> **What this task involves**:
Below are lines of data; count those that contain "minus" and give the total alone.

"""

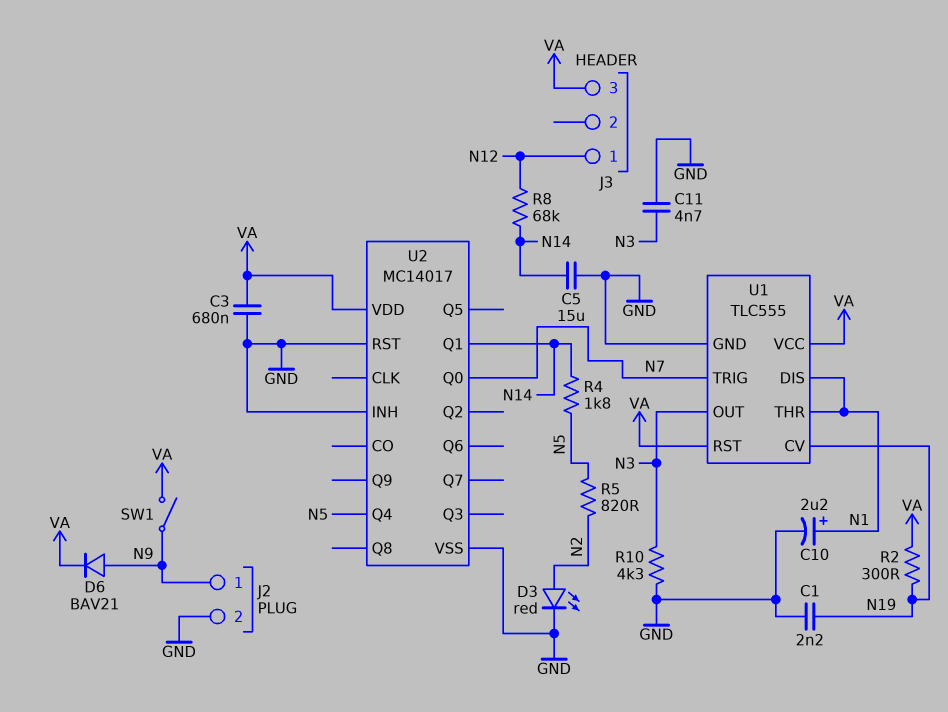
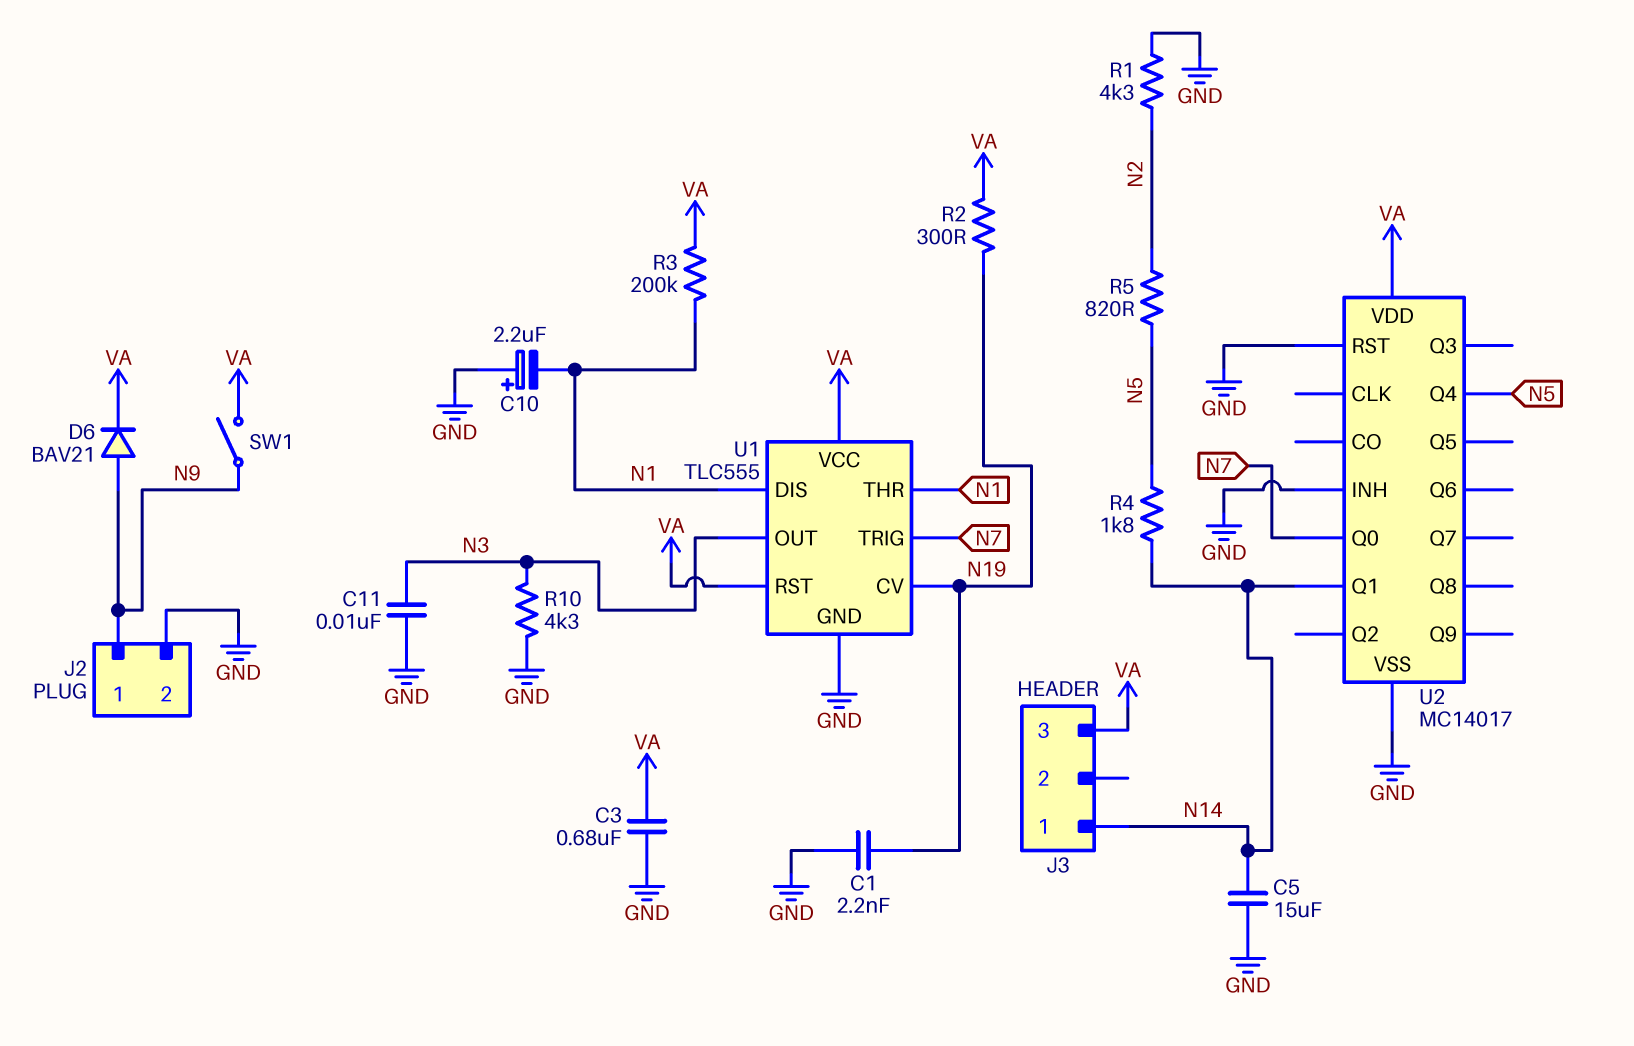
C10: 2.2uF (plus N1, minus GND) -> 2.2uF (plus GND, minus N1)
C11: 4.7nF (GND, N3) -> 10nF (GND, N3)
D3: LED red (A N2, K GND) -> none
J3 pin 1: N12 -> N14
R1: none -> 4.3k (GND, N2)
R3: none -> 200k (N1, VA)
R8: 68k (N12, N14) -> none

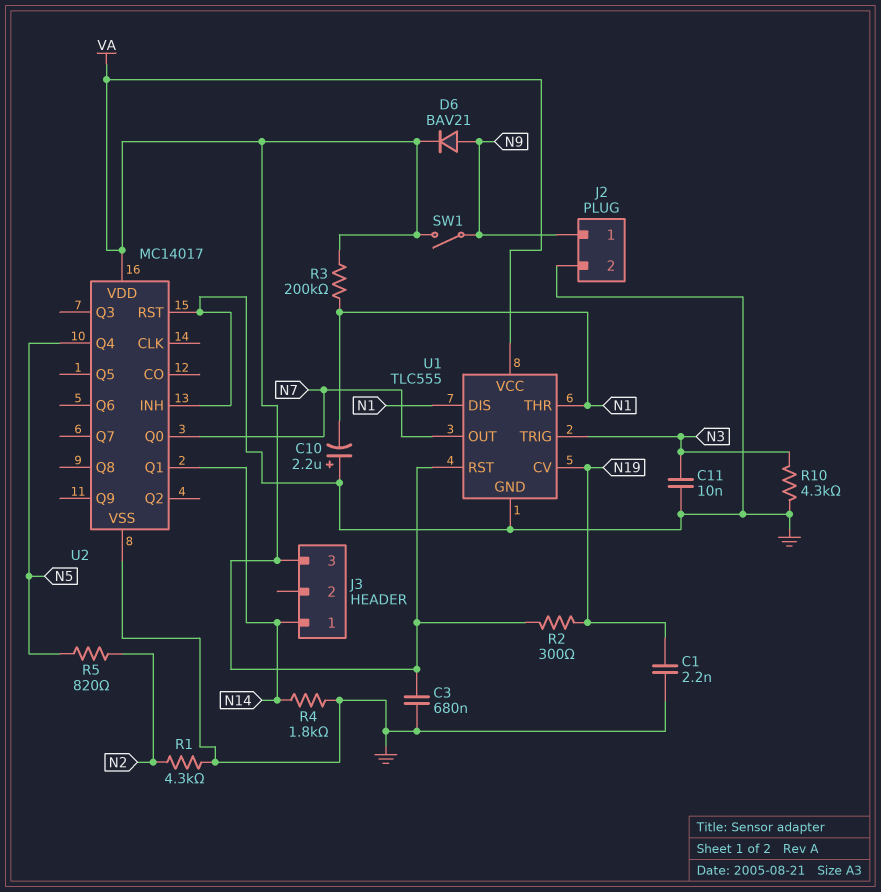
C5: 15uF (GND, N14) -> none
R4: 1.8k (N5, N14) -> 1.8k (GND, N14)
U1 pin OUT: N3 -> N7
U1 pin TRIG: N7 -> N3

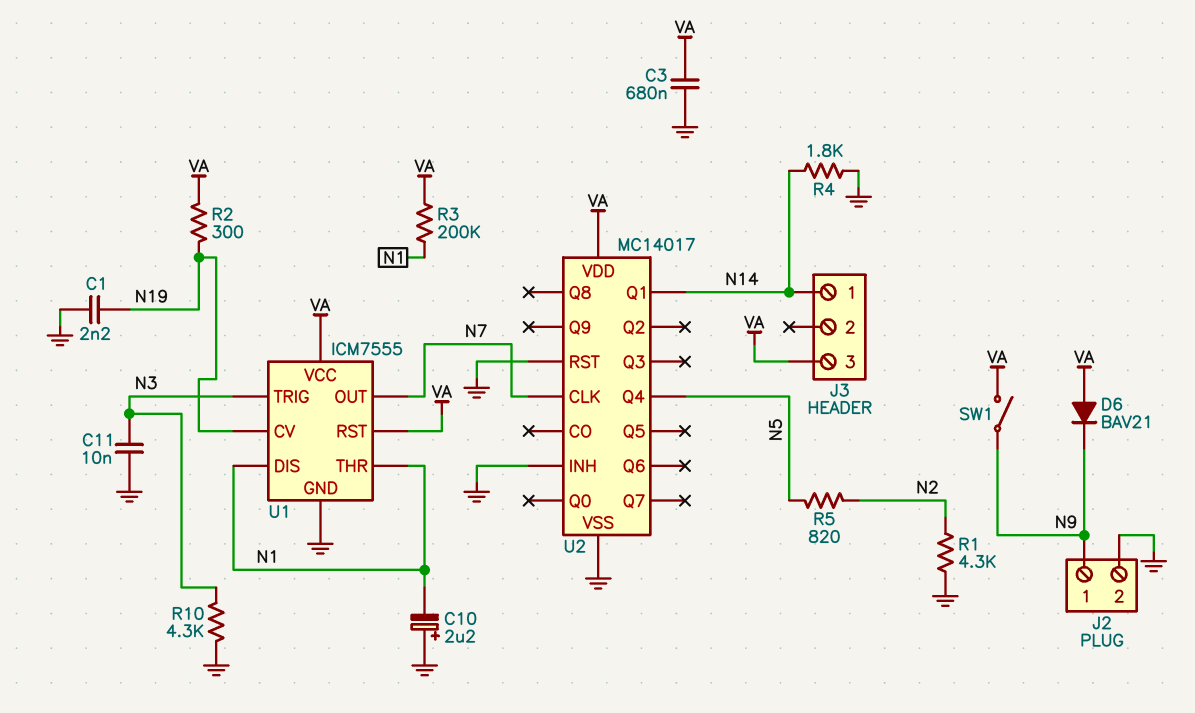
D6: diode BAV21 (A N9, K VA) -> diode BAV21 (A VA, K N9)
U1: TLC555 -> ICM7555
U2 pin CLK: none -> N7
U2 pin Q0: N7 -> none

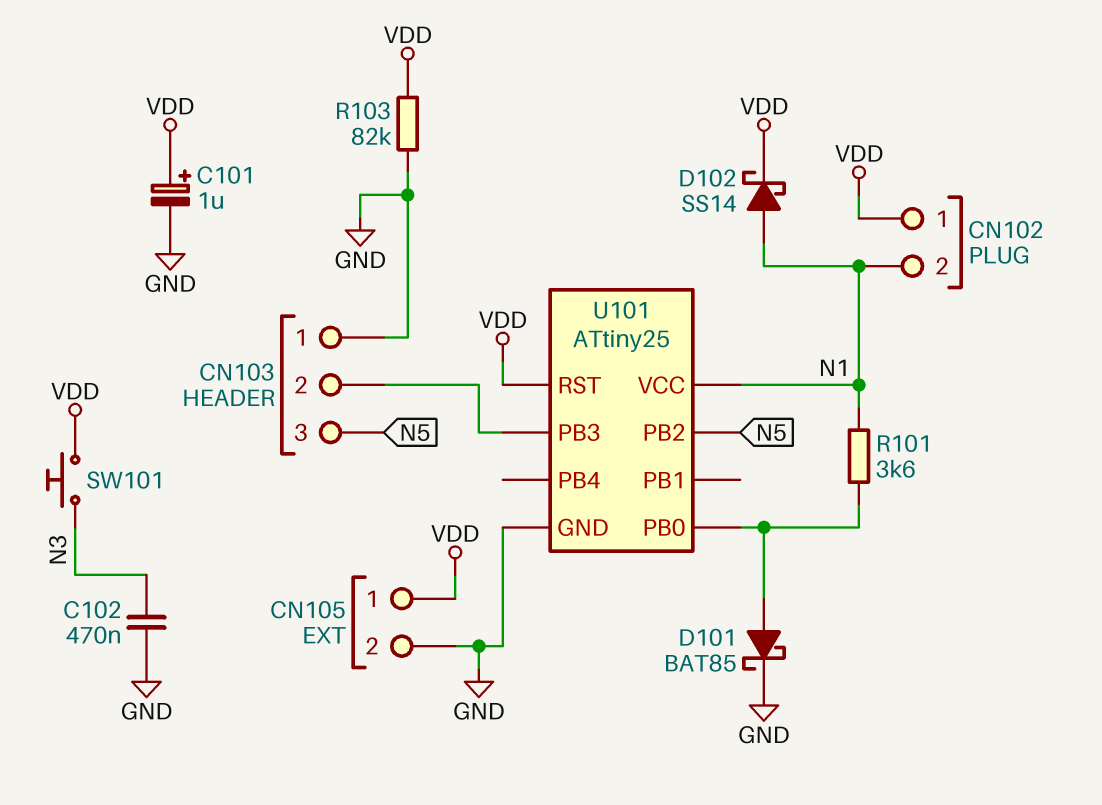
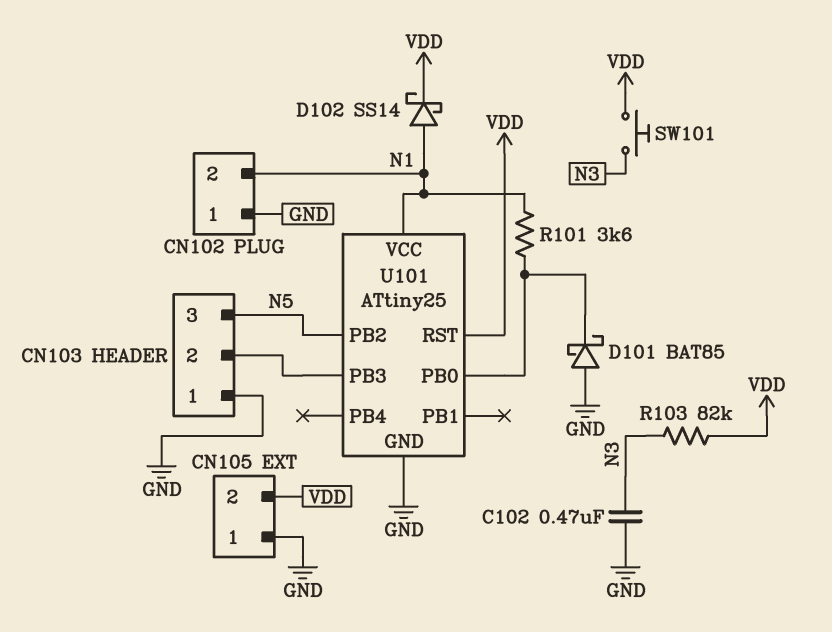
C101: 1uF (plus VDD, minus GND) -> none
CN102 pin 1: VDD -> GND
CN105 pin 1: VDD -> GND
CN105 pin 2: GND -> VDD
D101: schottky BAT85 (A U101/PB0, K GND) -> schottky BAT85 (A GND, K U101/PB0)
R103: 82k (GND, VDD) -> 82k (N3, VDD)

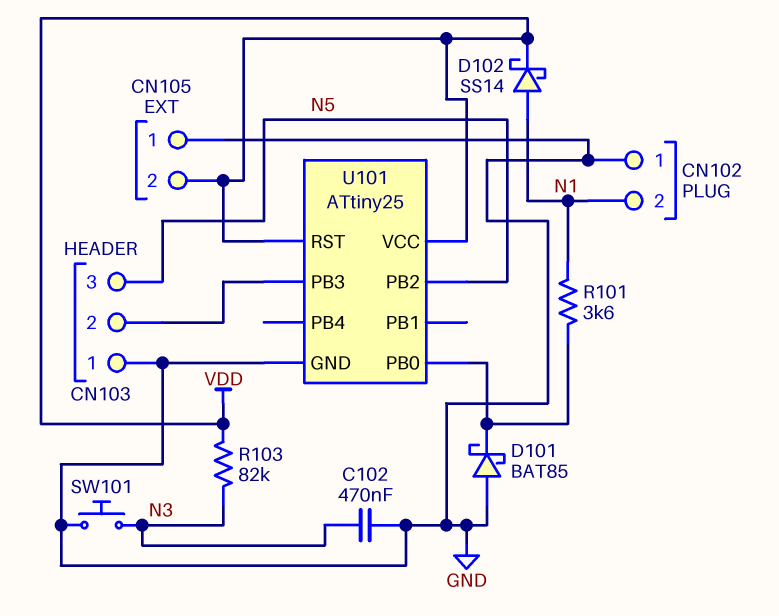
SW101: button (N3, VDD) -> button (GND, N3)
U101 pin VCC: N1 -> VDD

"""

> **Result of this exercise**:
2